=== Section Start ===
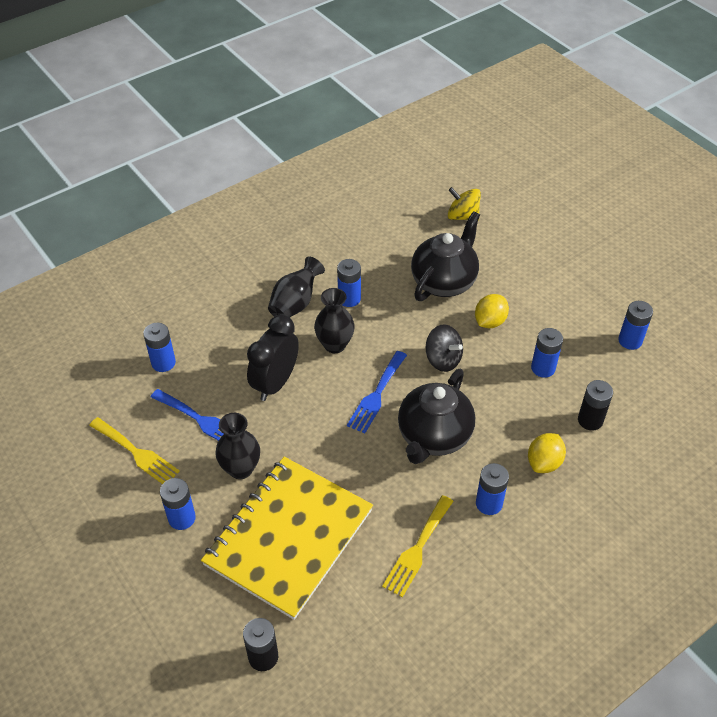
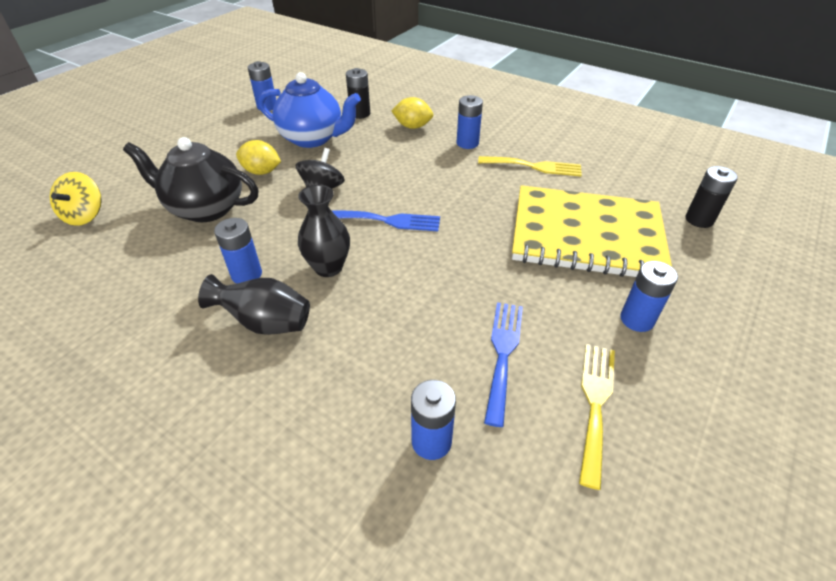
camera: 110 degrees left, 5 degrees down
(240, 469) = (542, 292): black vase -> none
(275, 383) = (409, 301): black clock -> none
(433, 437) = (419, 178): black teapot -> none
(543, 368) = (312, 138): blue battery -> blue teapot

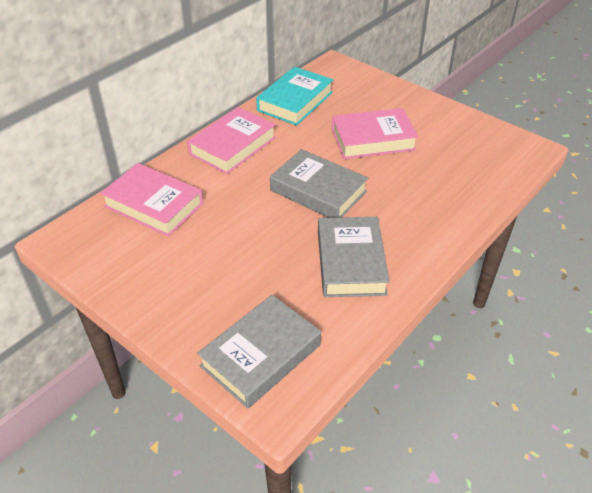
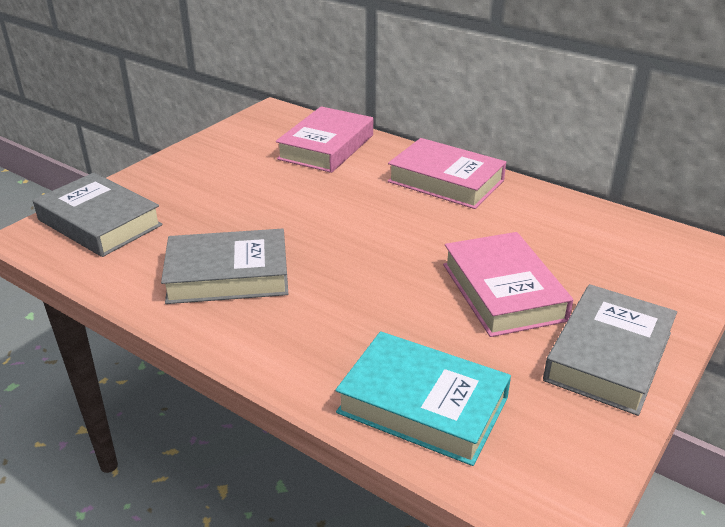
camera: 85 degrees right, 10 degrees down
(295, 101) = (572, 219): turquoise book -> turquoise book (422, 405)
(318, 191) = (366, 246): grey book -> grey book (608, 356)

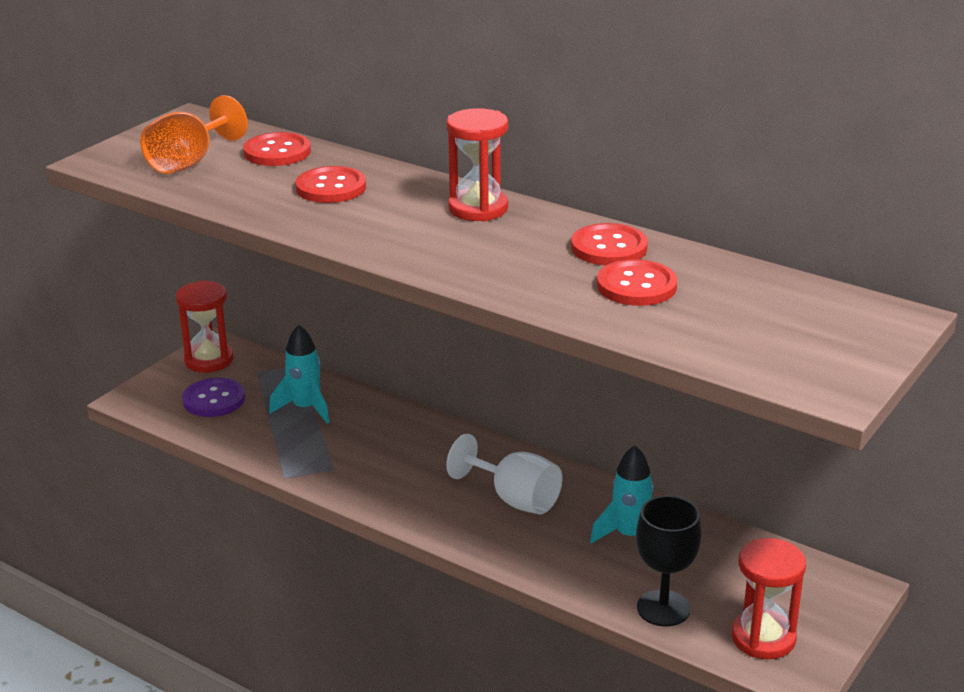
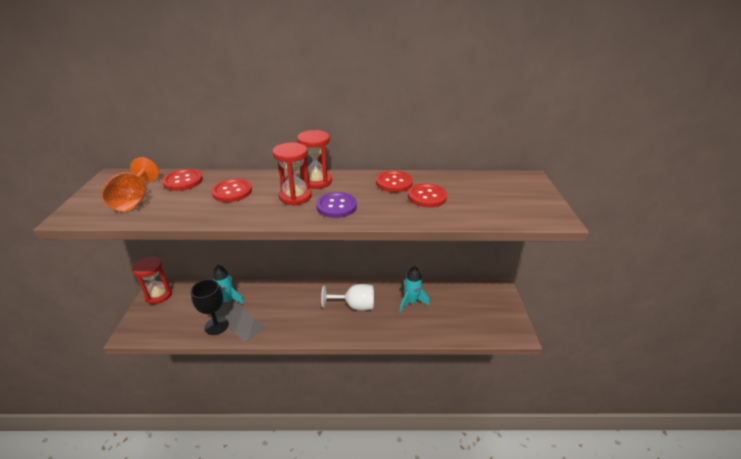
camera: 35 degrees left, 5 degrees up
(214, 400) = (177, 315): purple button -> purple button (336, 206)
(663, 608) = (451, 329): black goblet -> black goblet (216, 325)
(763, 638) = (494, 324): red hourglass -> red hourglass (295, 197)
=== Section End ===
### THE PROBLEM
Would you give the data above again word for word, skipping any images?

### ANSWER SECTION
camera: 110 degrees left, 5 degrees down
(240, 469) = (542, 292): black vase -> none
(275, 383) = (409, 301): black clock -> none
(433, 437) = (419, 178): black teapot -> none
(543, 368) = (312, 138): blue battery -> blue teapot

camera: 85 degrees right, 10 degrees down
(295, 101) = (572, 219): turquoise book -> turquoise book (422, 405)
(318, 191) = (366, 246): grey book -> grey book (608, 356)

camera: 35 degrees left, 5 degrees up
(214, 400) = (177, 315): purple button -> purple button (336, 206)
(663, 608) = (451, 329): black goblet -> black goblet (216, 325)
(763, 638) = (494, 324): red hourglass -> red hourglass (295, 197)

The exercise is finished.